> _THE PROBLEM_: Restate word for word the line with "purple bell: 1 -> 0" and all lines after it; please stop only at the end of the listing below.

> _PROVIDED DATA_:
* * *

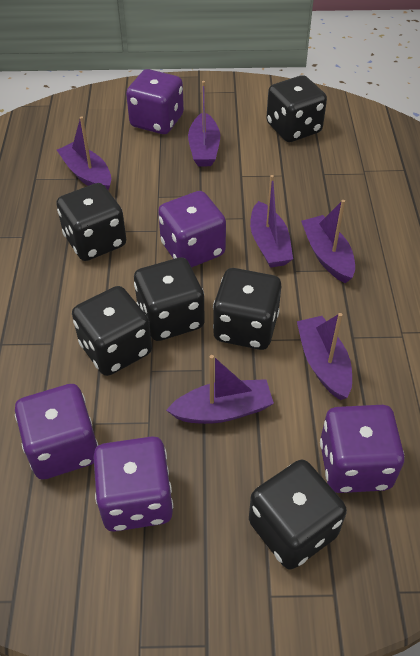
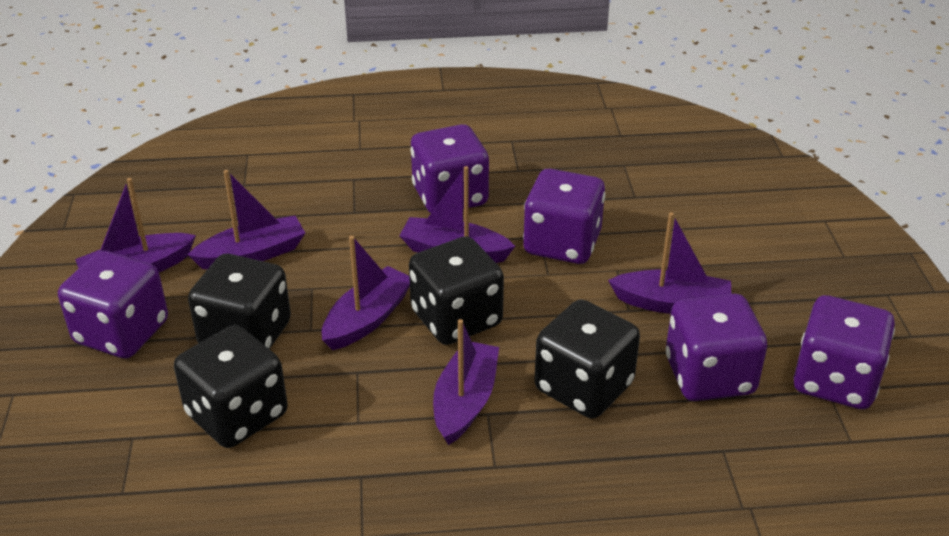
black dice: 6 -> 4

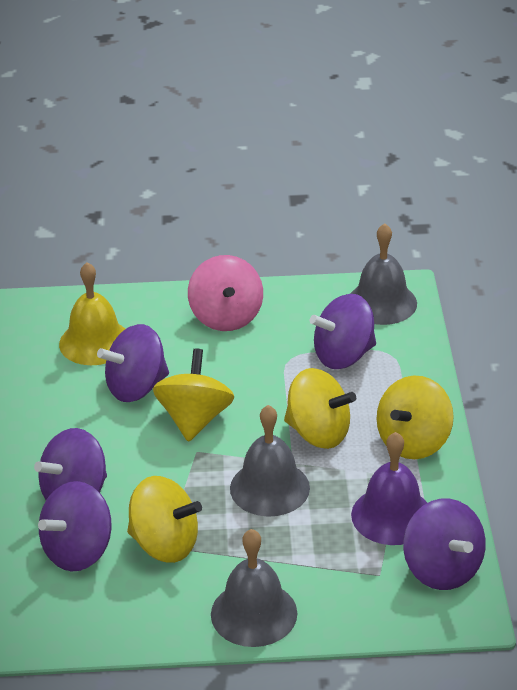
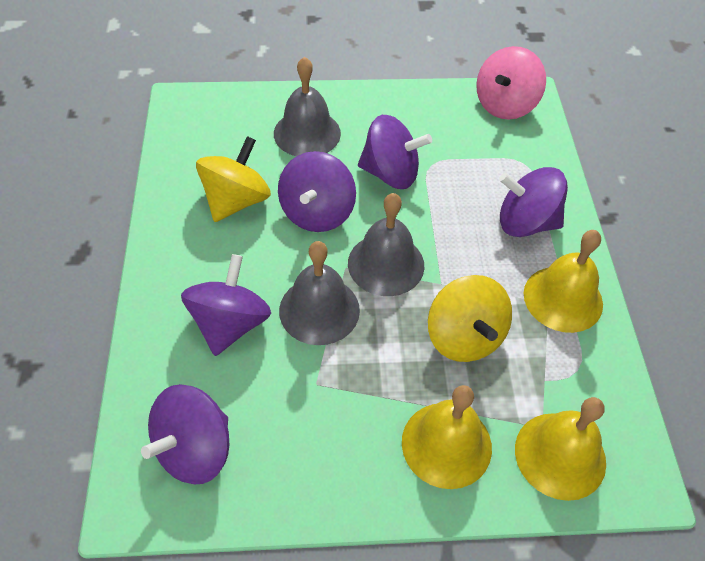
purple bell: 1 -> 0
yellow bell: 1 -> 3
yellow spinning top: 4 -> 2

* * *

> _COMPLETED TASK_:
purple bell: 1 -> 0
yellow bell: 1 -> 3
yellow spinning top: 4 -> 2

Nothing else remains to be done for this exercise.